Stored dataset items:
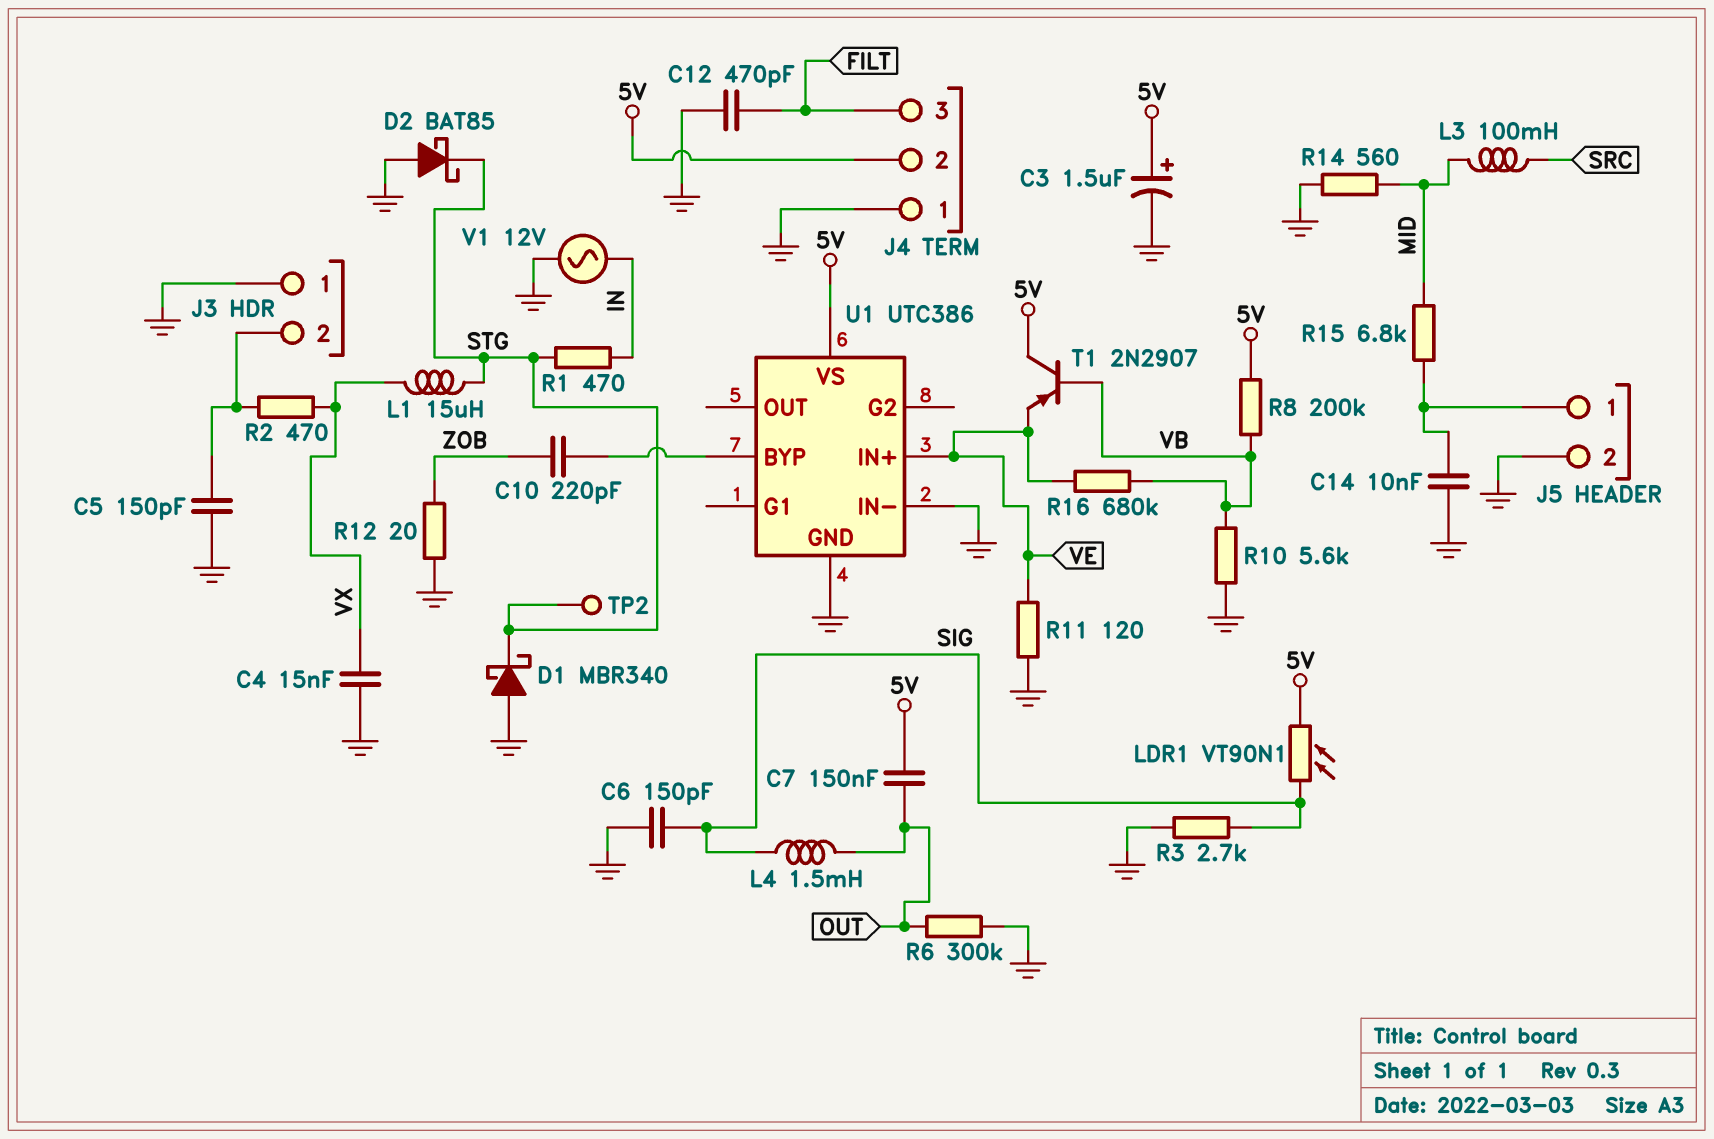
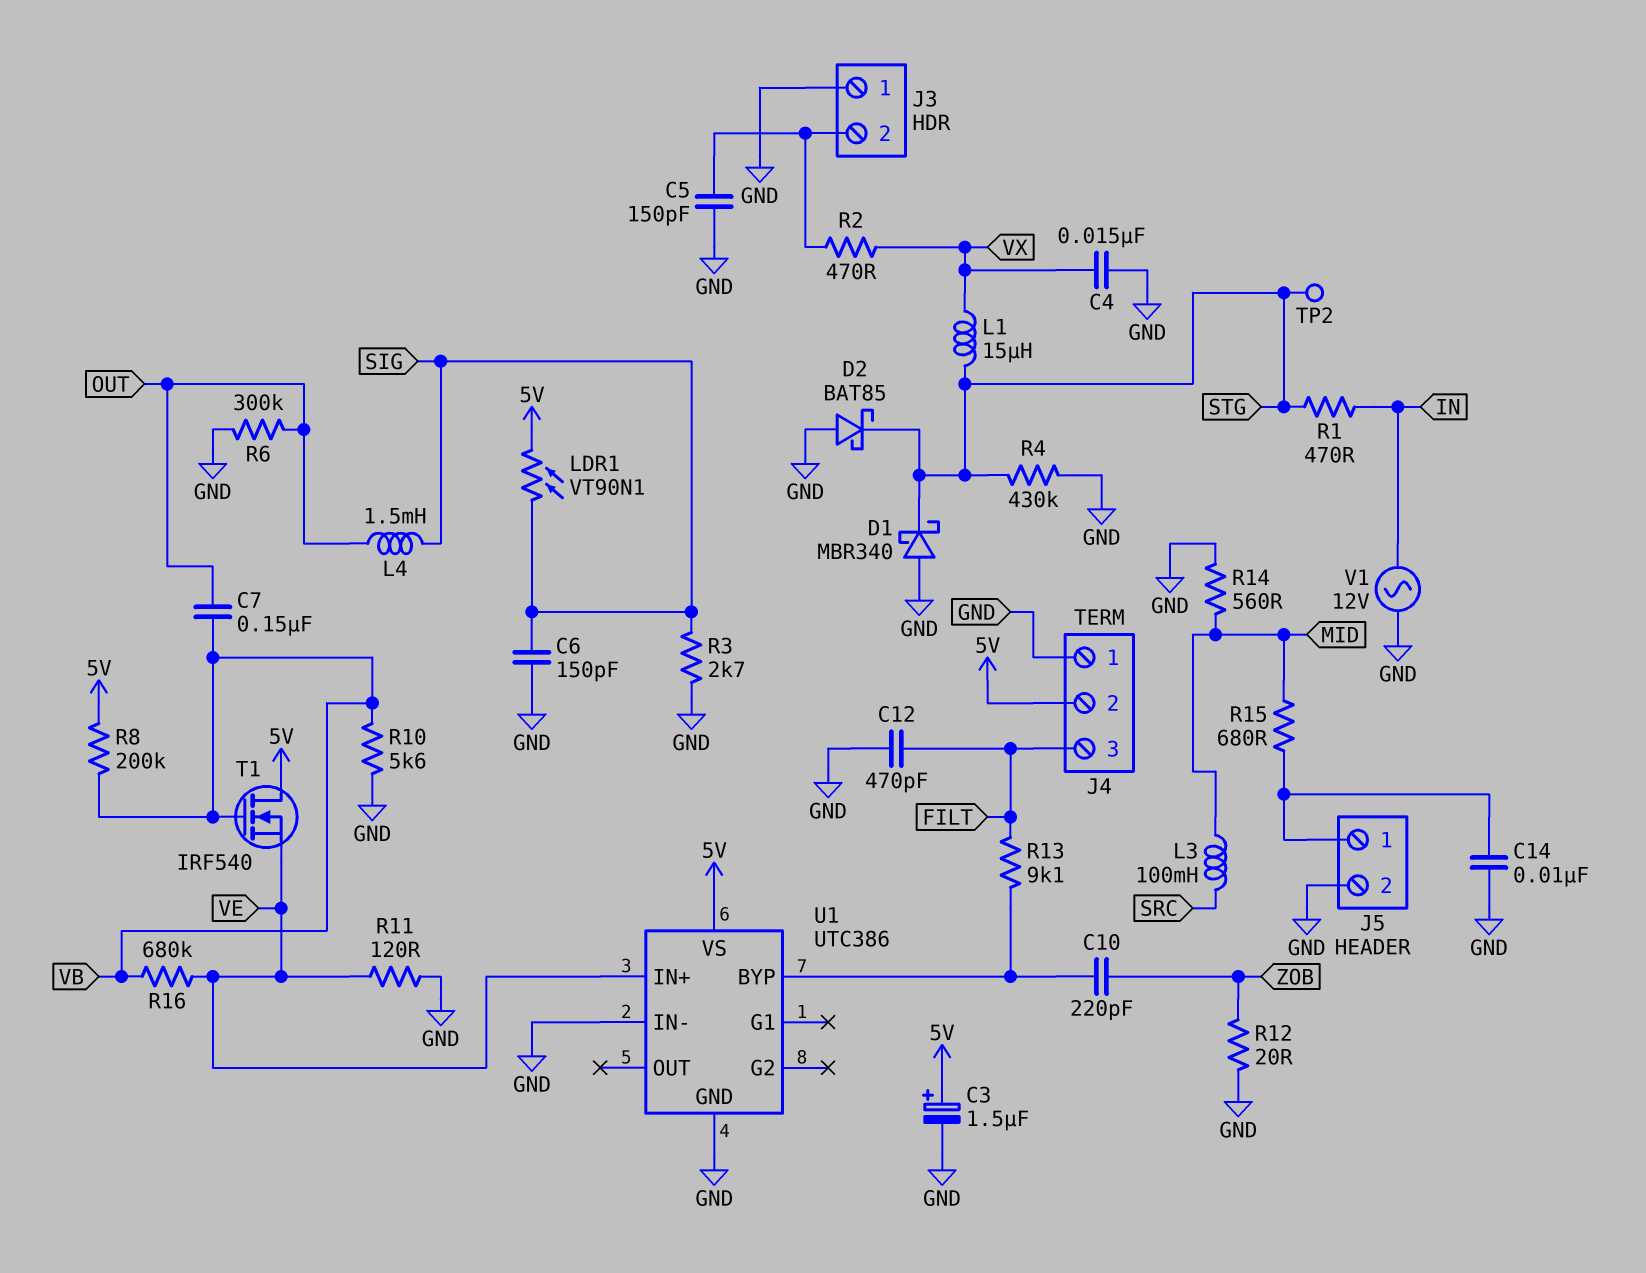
C7: 150nF (5V, OUT) -> 150nF (OUT, VB)
R4: none -> 430k (GND, STG)
R13: none -> 9.1k (FILT, U1/BYP)
R15: 6.8k (J5/1, MID) -> 680 (J5/1, MID)
T1: PNP 2N2907 (B VB, C 5V, E VE) -> NMOS IRF540 (G VB, D 5V, S VE)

# Your assignment:
Line count for the string "none": state how many lines in the data contain it, and output nothing else.

# Solution:
2